- **EXERCISE REQUIREMENTS**
In the entries below, find the line with "(183, 422) = (426, 568): orange" and transcribe it and every line after it exactly, through the last line, without pictures.

- **PROVIDED RECORDS**
Segment Open
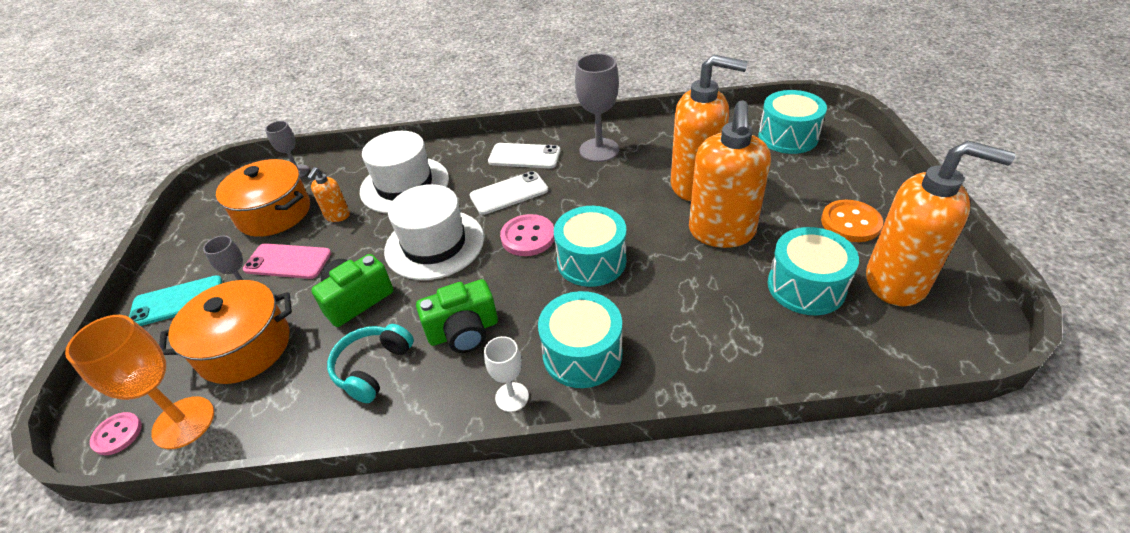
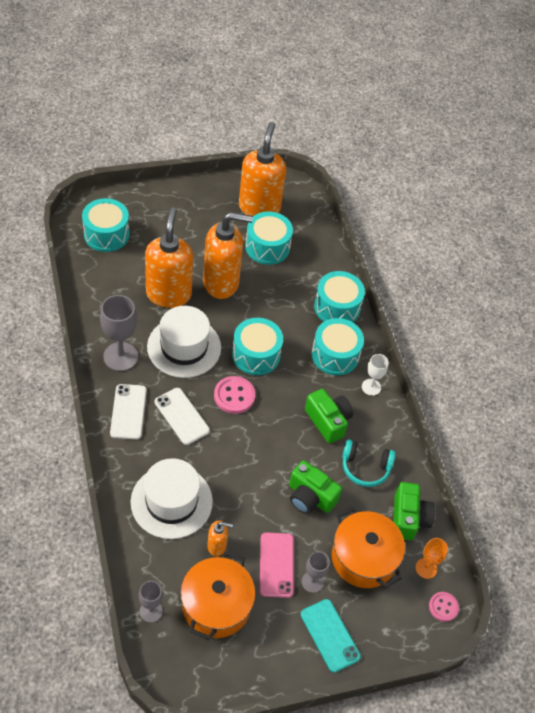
camera: 110 degrees left, 10 degrees up
(183, 422) = (426, 568): orange goblet -> orange goblet, size x0.57
(268, 413) = (408, 518): none -> green camera
(434, 244) = (247, 458): white hat -> white hat (184, 347)
(683, 368) = (337, 307): none -> turquoise drum
(850, 223) = (208, 217): orange button -> none

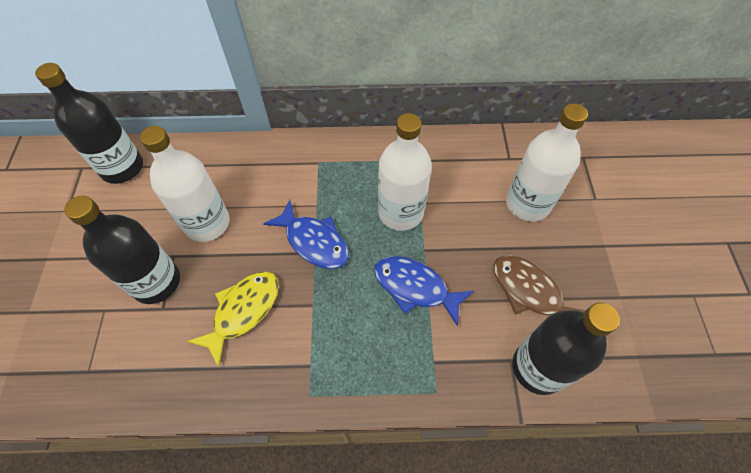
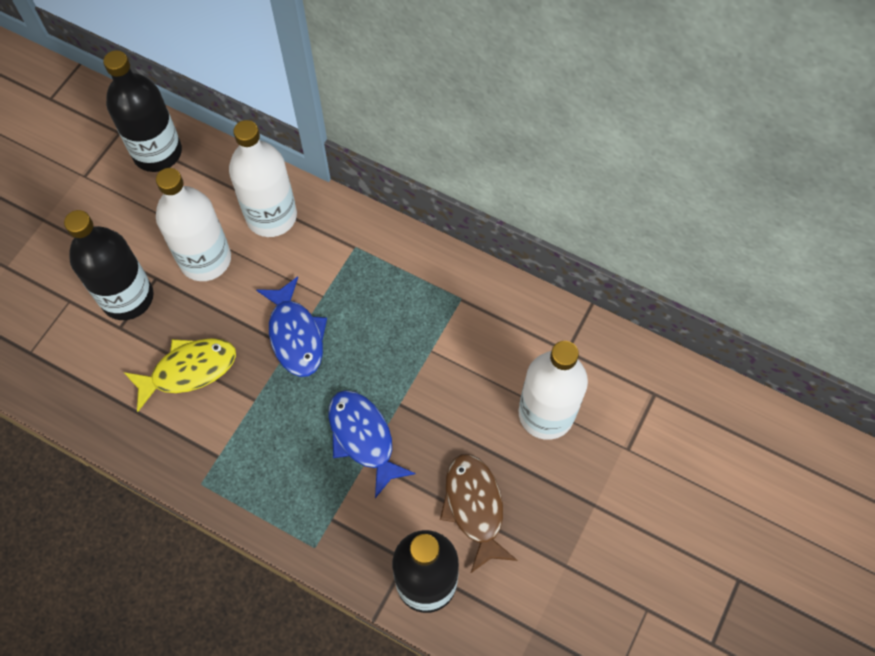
camera: 30 degrees right, 5 degrees up
(400, 212) = (403, 350): white bottle -> white bottle (271, 216)

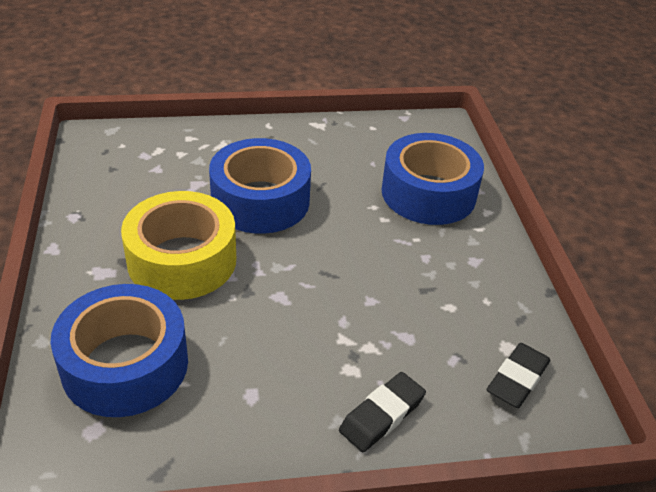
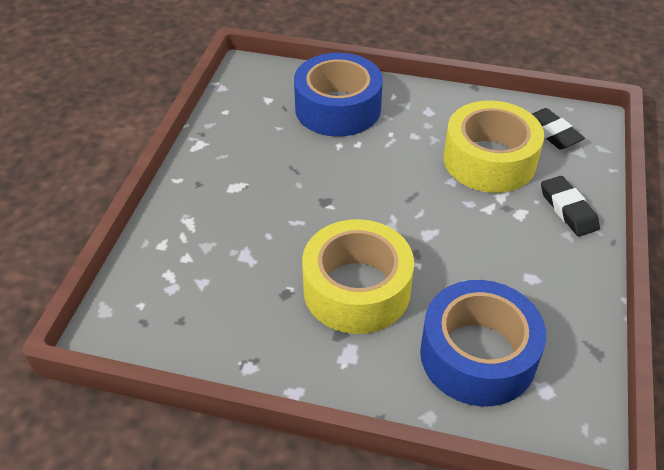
camera: 65 degrees left, 5 degrees up
(260, 200) = (296, 214): blue tape -> none
(425, 326) = (489, 160): none -> yellow tape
Segment Closed
- **RESPONSE AREA**
(183, 422) = (426, 568): orange goblet -> orange goblet, size x0.57
(268, 413) = (408, 518): none -> green camera
(434, 244) = (247, 458): white hat -> white hat (184, 347)
(683, 368) = (337, 307): none -> turquoise drum
(850, 223) = (208, 217): orange button -> none

camera: 30 degrees right, 5 degrees up
(400, 212) = (403, 350): white bottle -> white bottle (271, 216)

camera: 65 degrees left, 5 degrees up
(260, 200) = (296, 214): blue tape -> none
(425, 326) = (489, 160): none -> yellow tape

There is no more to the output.